AIM OF THE TASK:
Search the records below for the word "cylinder" and show every line where it occurs.

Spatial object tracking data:
---

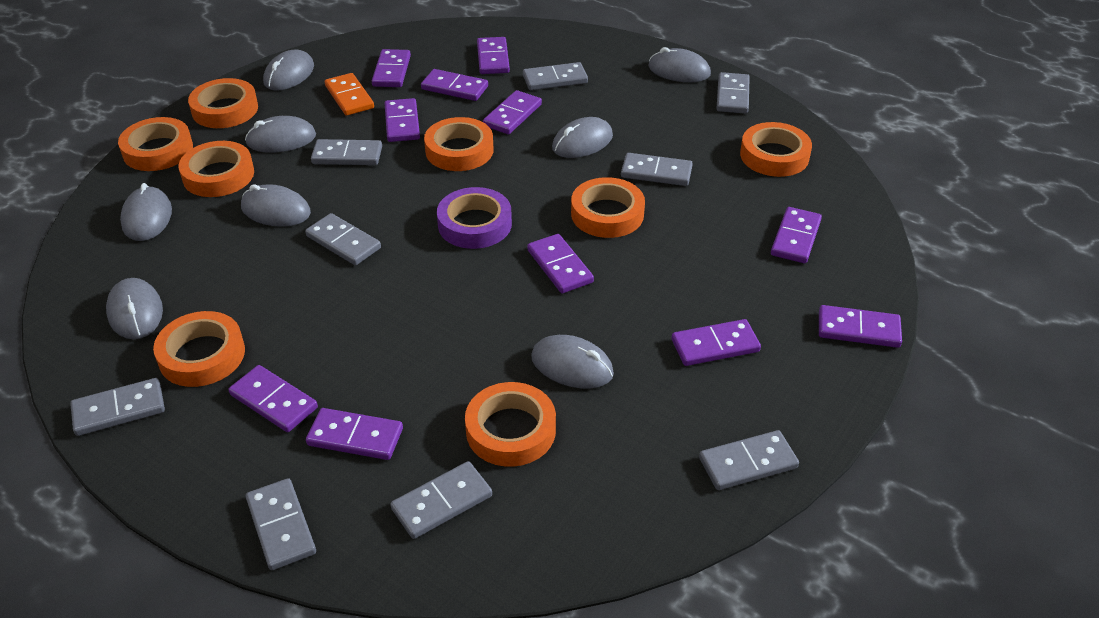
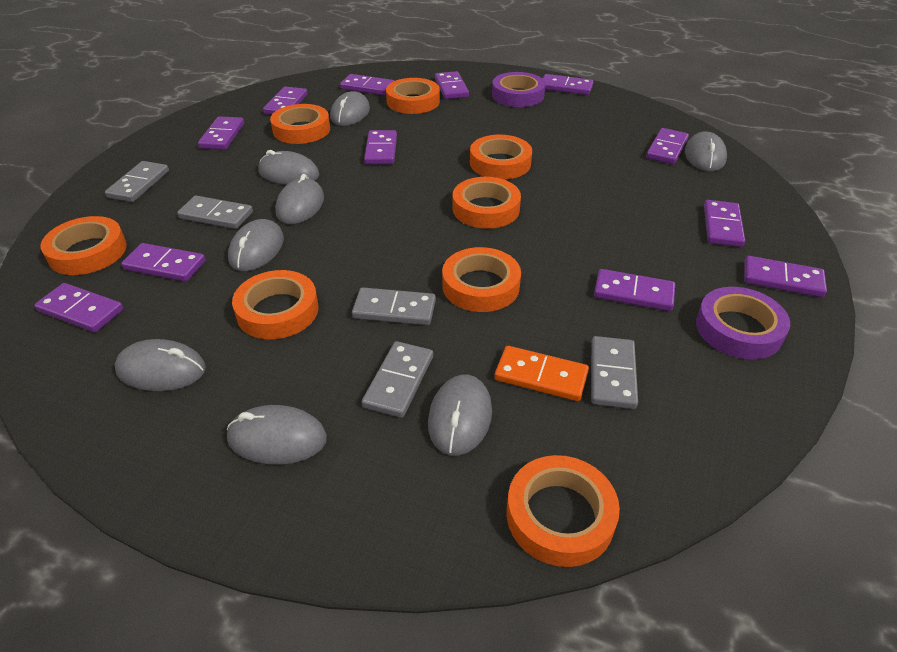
grey domino: 9 -> 5
purple domino: 11 -> 12
purple tape: 1 -> 2

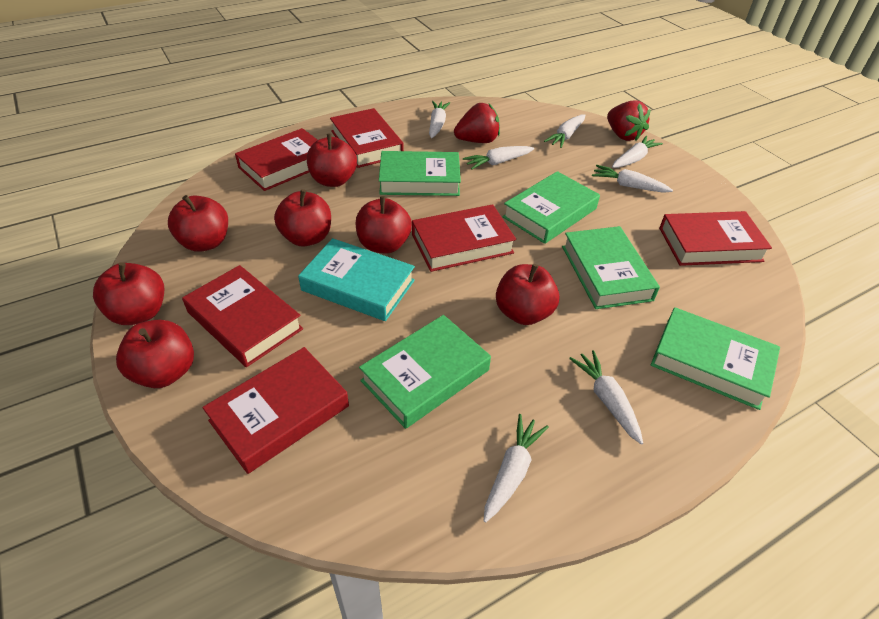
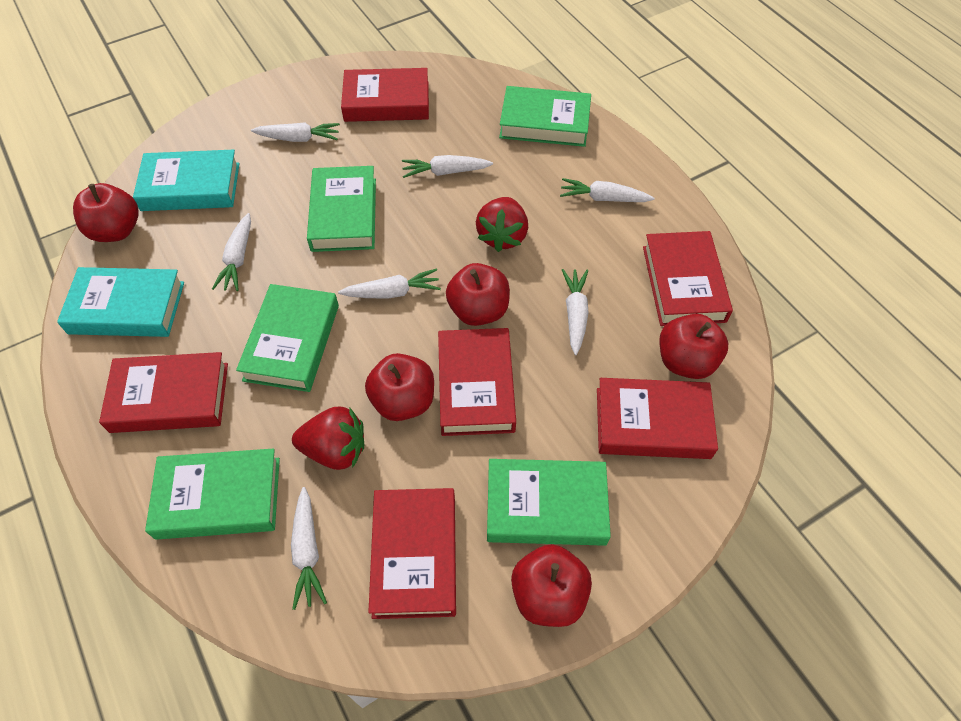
red apple: 7 -> 5
turquoise book: 1 -> 2

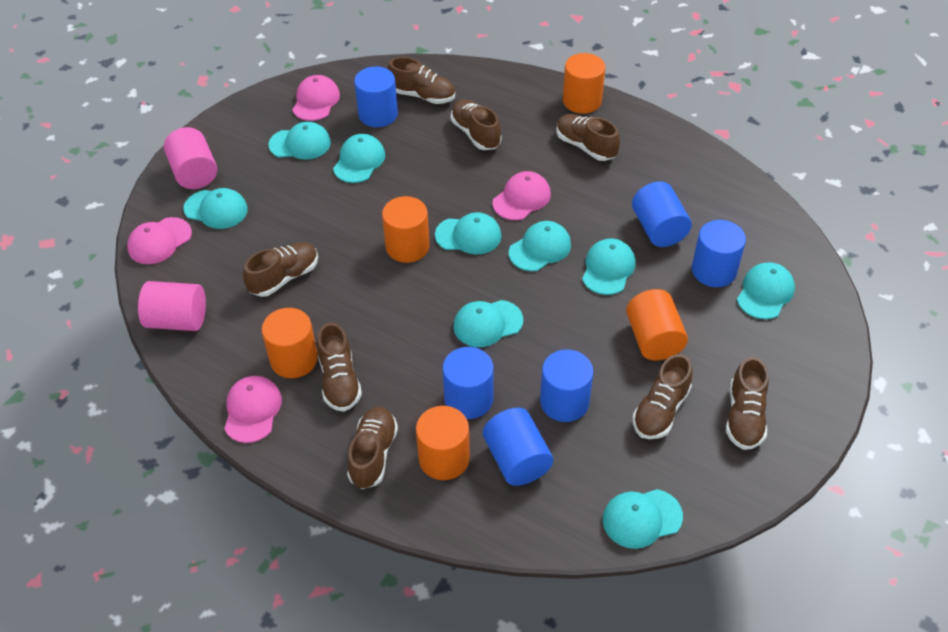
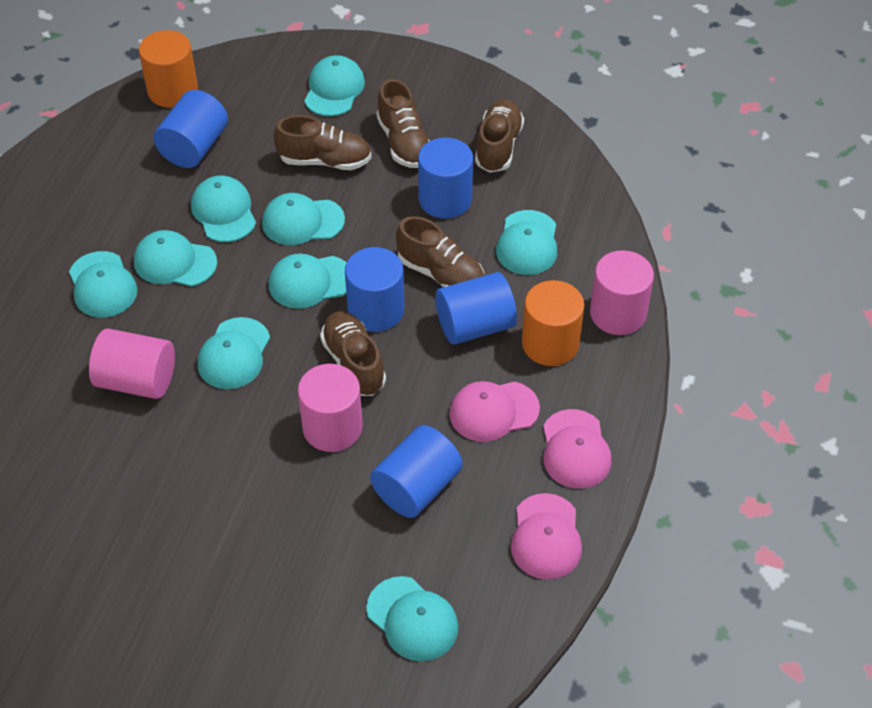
blue cylinder: 6 -> 5
brown shoe: 8 -> 5
orange cylinder: 5 -> 2
pink cap: 4 -> 3
pink cylinder: 2 -> 3

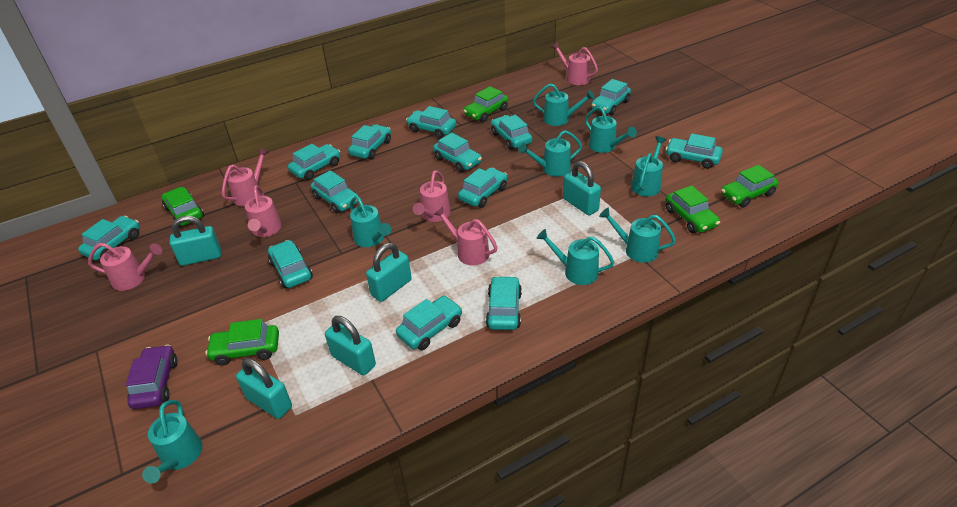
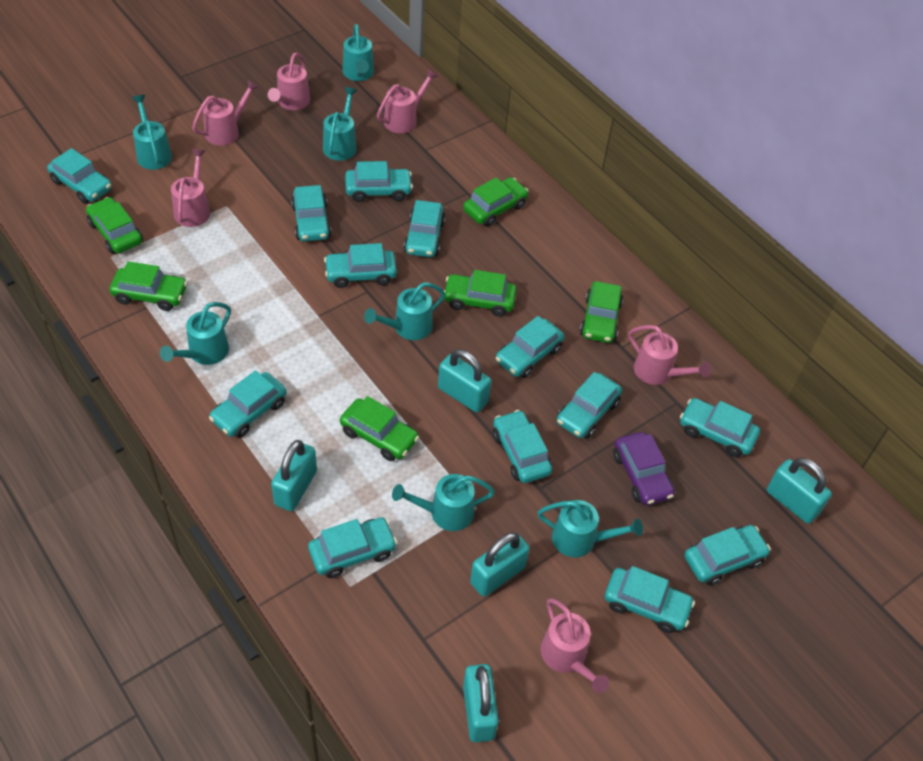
green car: 5 -> 6
turquoise watering can: 8 -> 7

---

ANSWER TO THE EXERCISE:
blue cylinder: 6 -> 5
orange cylinder: 5 -> 2
pink cylinder: 2 -> 3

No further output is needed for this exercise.